## DESCRIPTION OF THE TASK:
Keyword search on "orange": report each line of the records that contains it.

## EXCERPTED RECORDS:
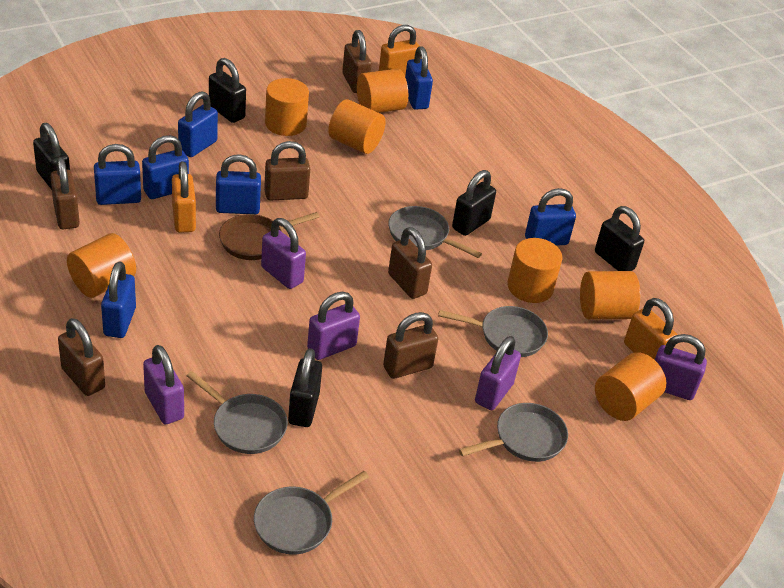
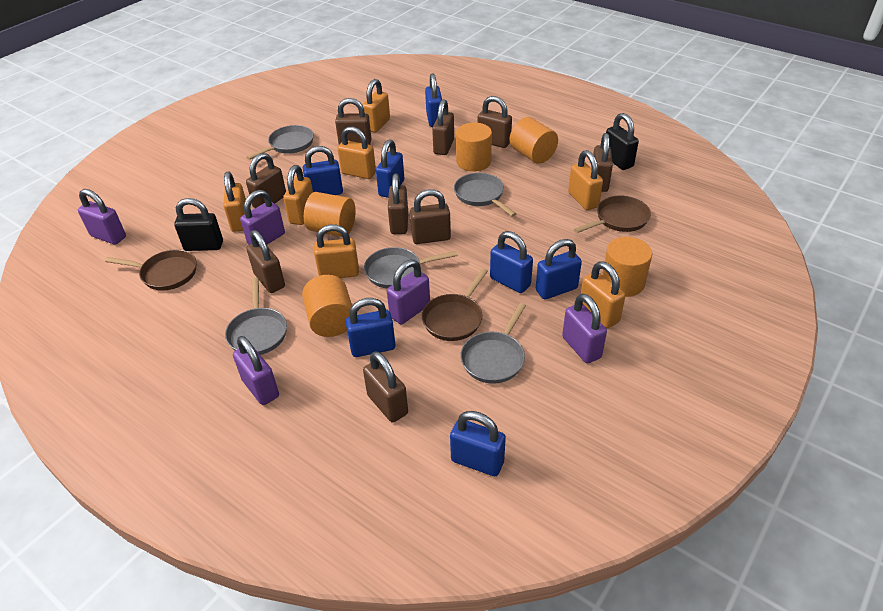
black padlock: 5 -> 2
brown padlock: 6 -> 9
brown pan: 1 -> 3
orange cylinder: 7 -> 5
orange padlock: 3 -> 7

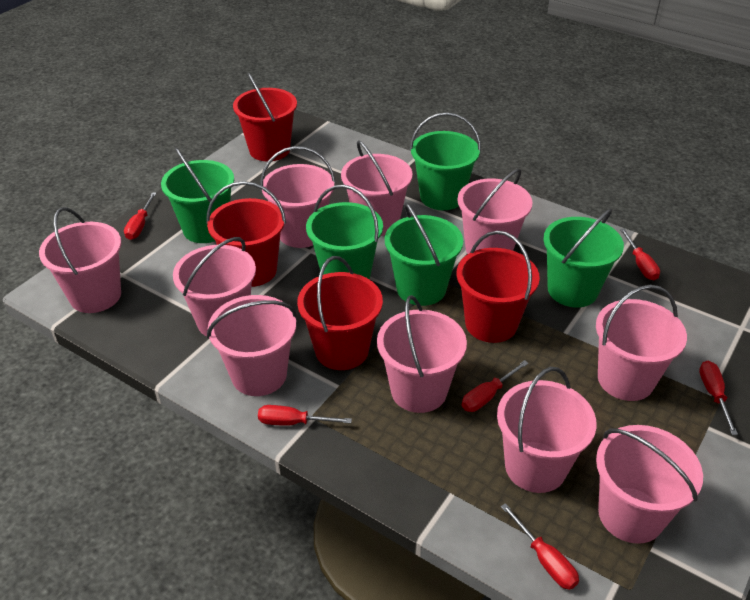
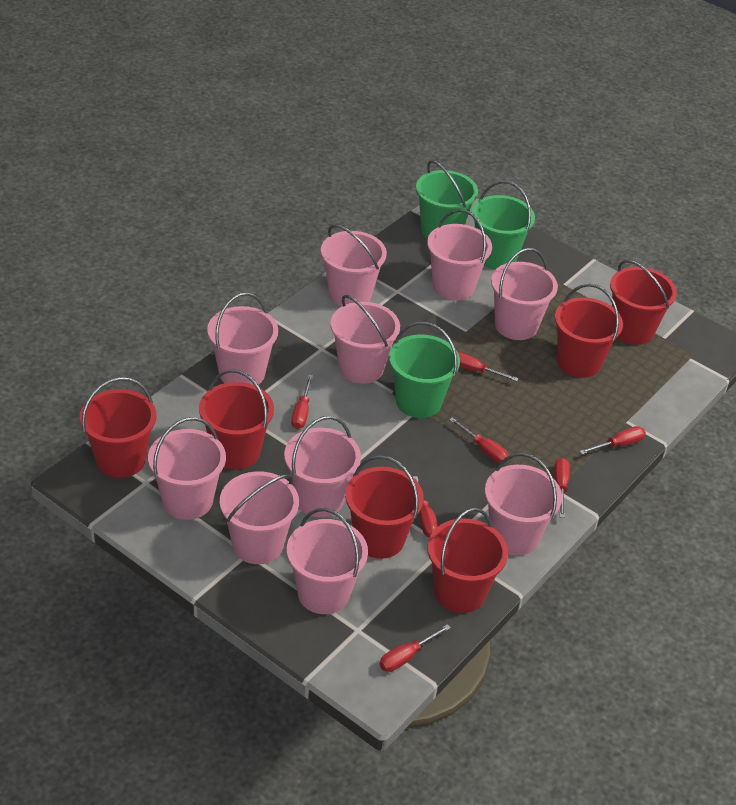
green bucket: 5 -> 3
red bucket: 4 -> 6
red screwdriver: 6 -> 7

## RESPONSE AREA:
orange cylinder: 7 -> 5
orange padlock: 3 -> 7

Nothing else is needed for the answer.